** Information given follows **

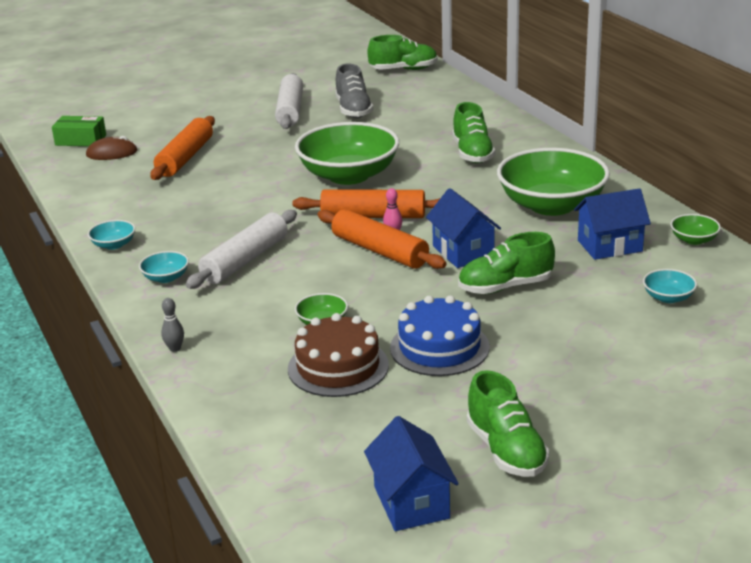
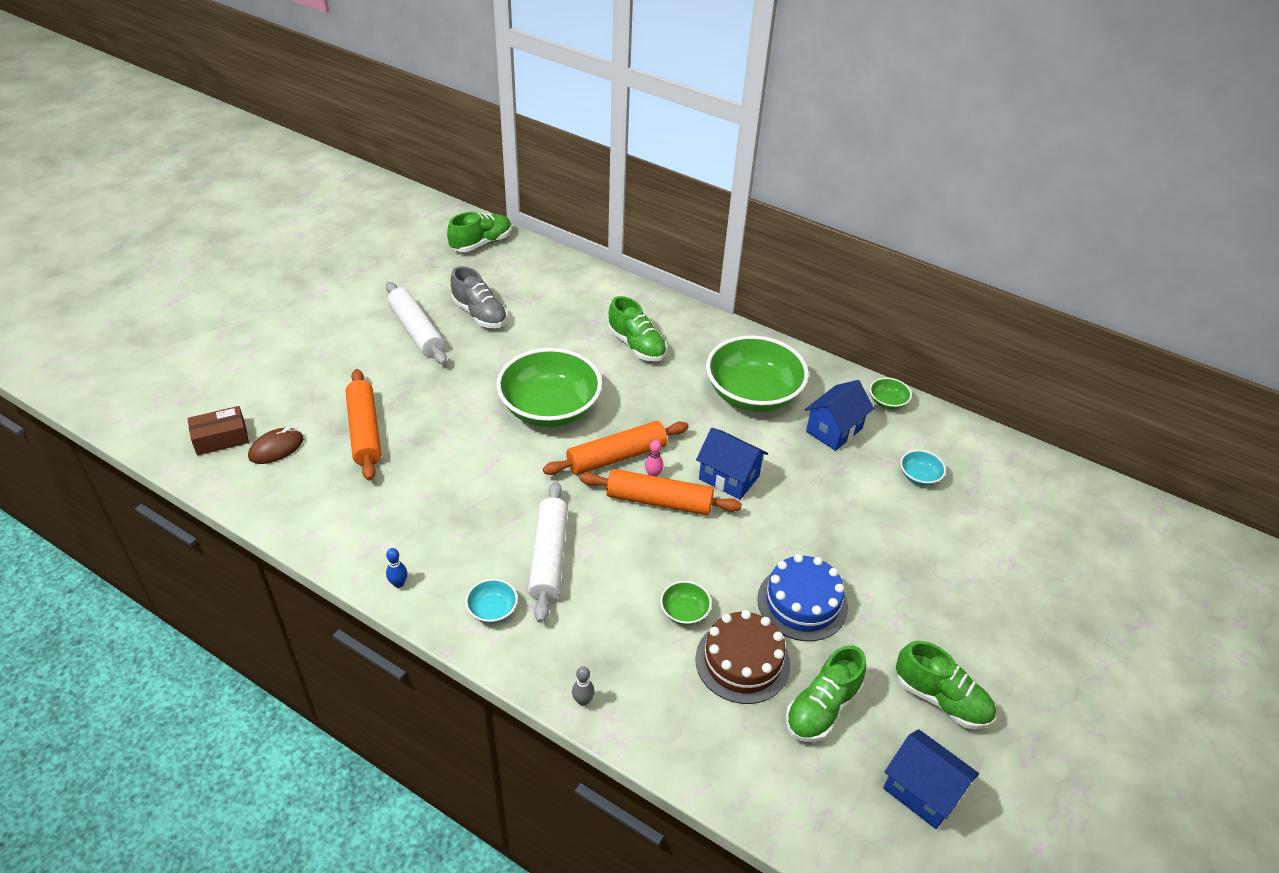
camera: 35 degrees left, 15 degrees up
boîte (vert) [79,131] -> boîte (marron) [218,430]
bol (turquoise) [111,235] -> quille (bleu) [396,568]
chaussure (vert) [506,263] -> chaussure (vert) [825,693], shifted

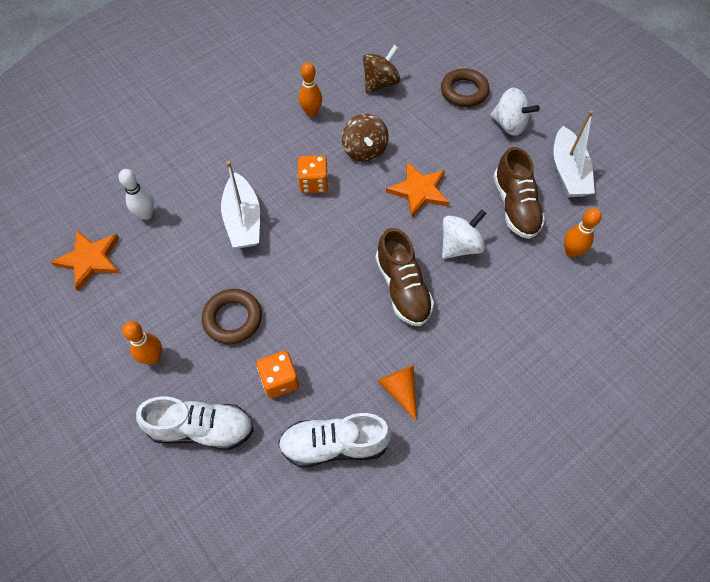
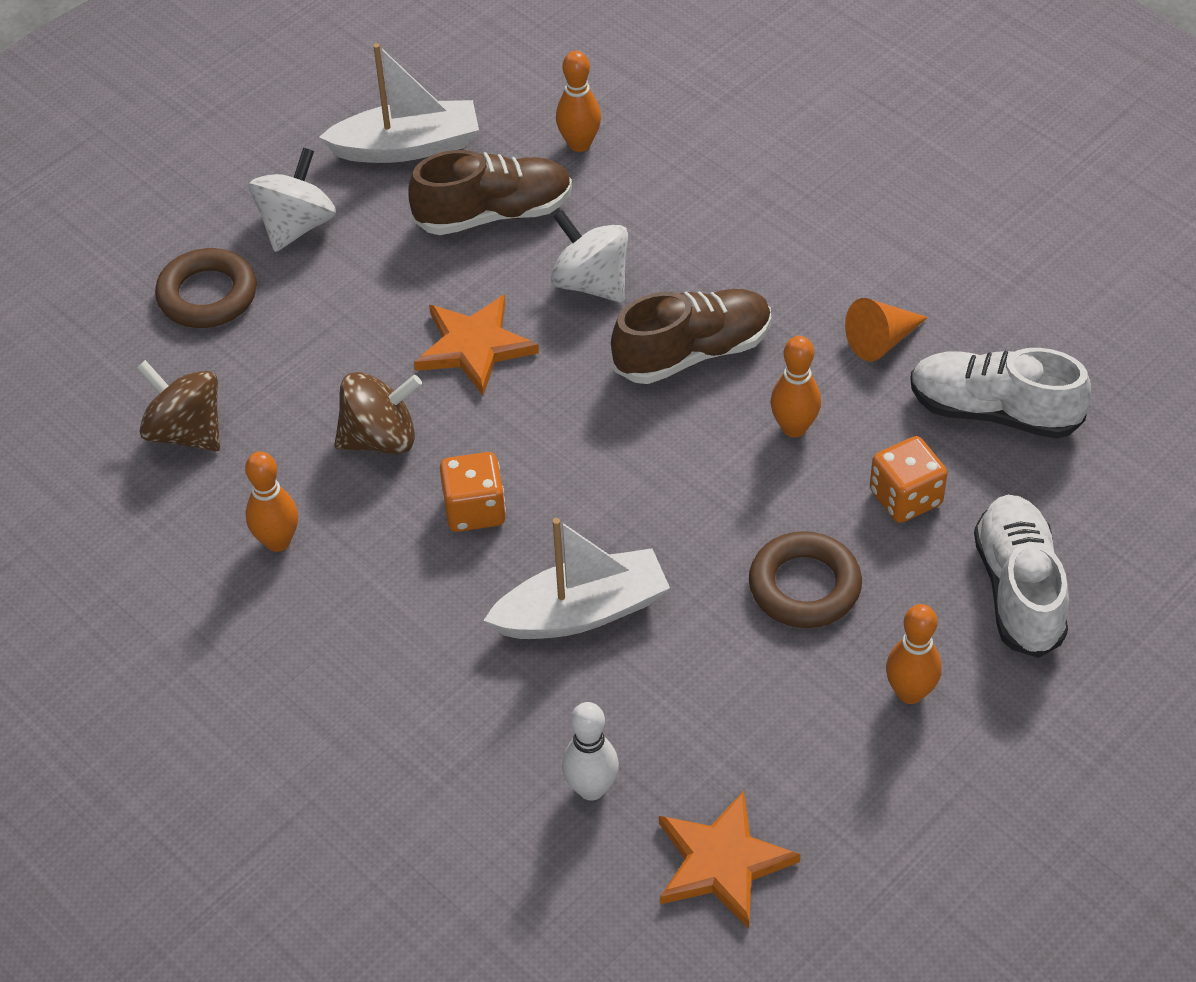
camera: 95 degrees left, 10 degrees down
none -> quille (orange) [795,386]
chaussure (blanc) [335,440] -> chaussure (blanc) [1000,393], 120 degrees clockwise

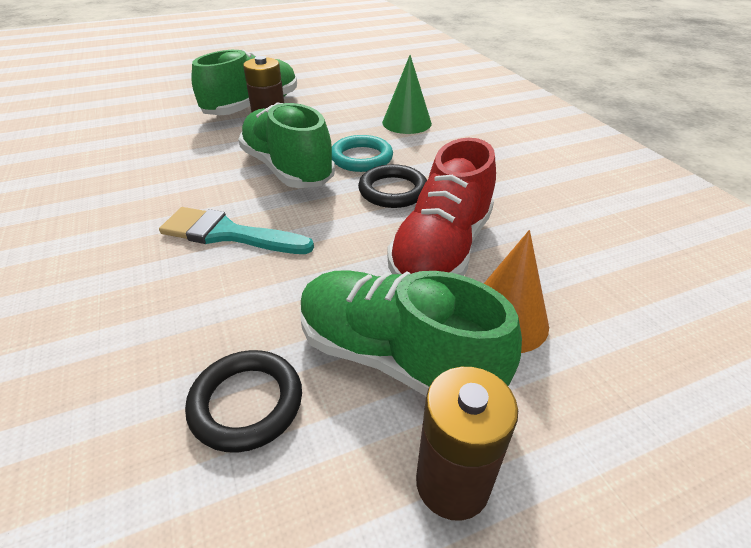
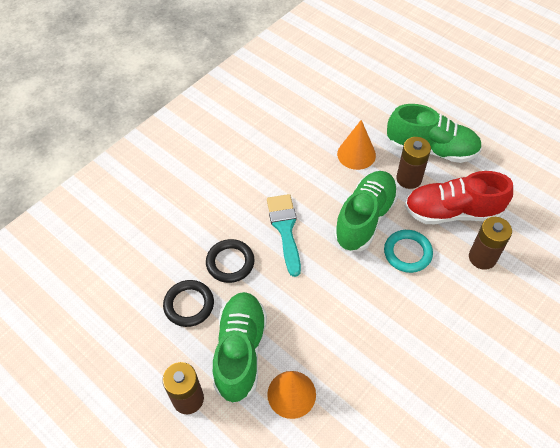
camera: 65 degrees right, 15 degrees up
anneau (noir) [392,186] -> anneau (noir) [230,261], shifted
none -> cône (orange) [356,145]
chaussure (rouge) [441,207] -> chaussure (rouge) [459,197], shifted
cône (vert) [407,94] -> pile (marron) [490,243]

** End of Information given **

### [What needs to be done]
Repeat word for word the lines above, from the first entry through the line containing "bol (turquoise) [111,235]", with both ends kept and the pictures dropped.

### [Final answer]
camera: 35 degrees left, 15 degrees up
boîte (vert) [79,131] -> boîte (marron) [218,430]
bol (turquoise) [111,235] -> quille (bleu) [396,568]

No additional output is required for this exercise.